#### Exercise aim
The entries below contain a line with "black mushroom: 5 -> 4" and a line with "red fork: 0 -> 3". Quote exactly those two lines and all lines between them.

#### Given entries
-------------------------

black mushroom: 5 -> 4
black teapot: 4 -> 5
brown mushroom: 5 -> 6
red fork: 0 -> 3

-------------------------

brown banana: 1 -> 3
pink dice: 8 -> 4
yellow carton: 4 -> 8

-------------------------

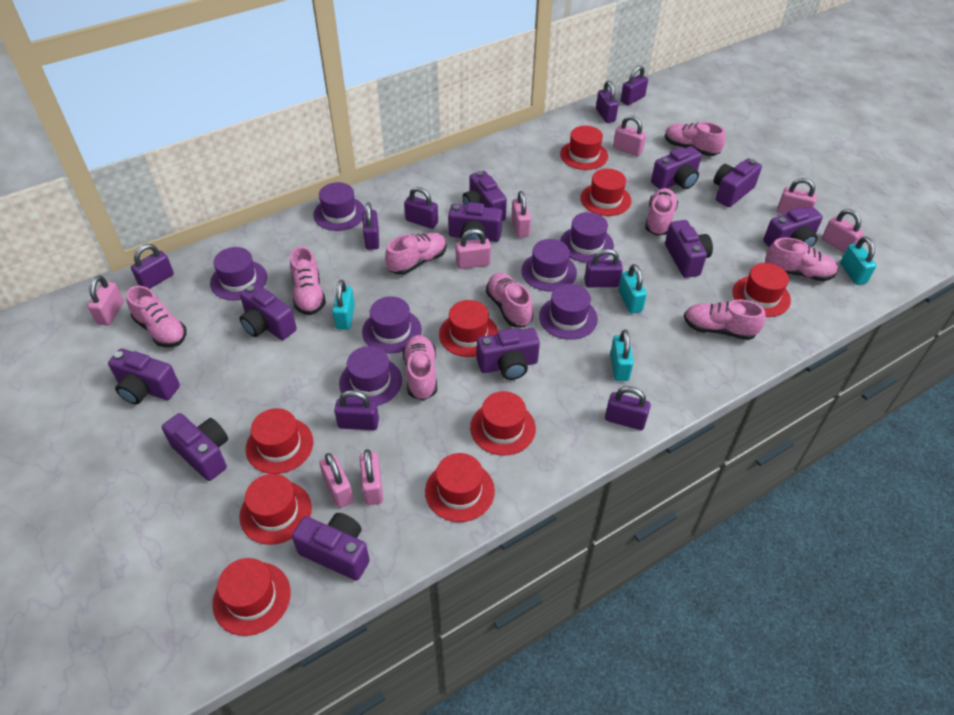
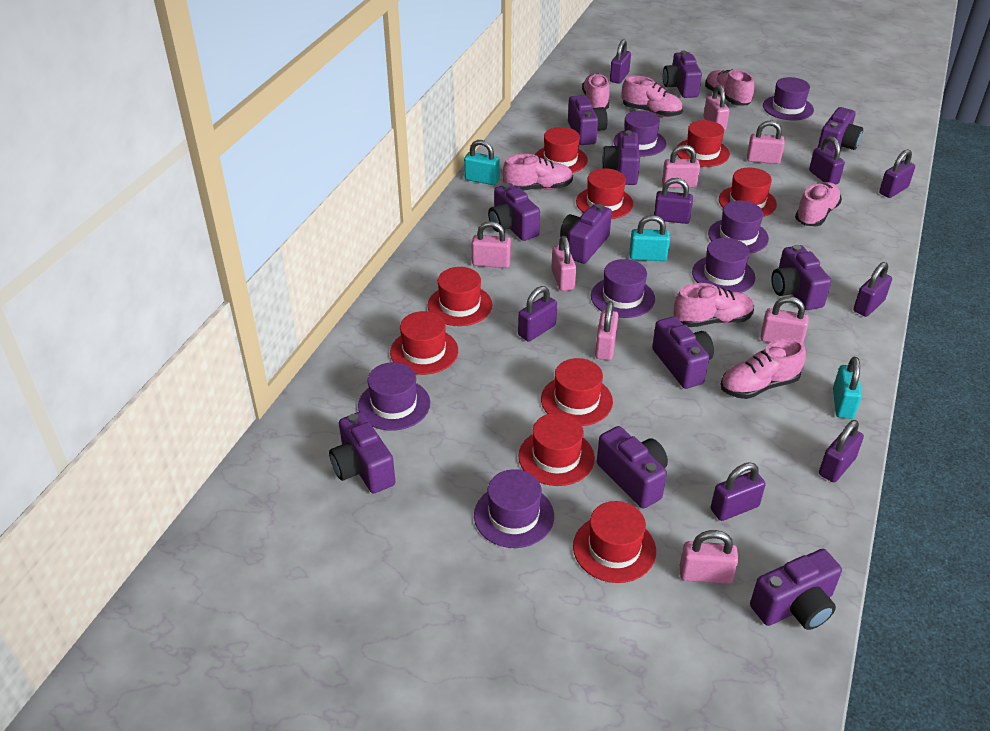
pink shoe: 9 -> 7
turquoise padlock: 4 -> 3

-------------------------

#### Answer box
black mushroom: 5 -> 4
black teapot: 4 -> 5
brown mushroom: 5 -> 6
red fork: 0 -> 3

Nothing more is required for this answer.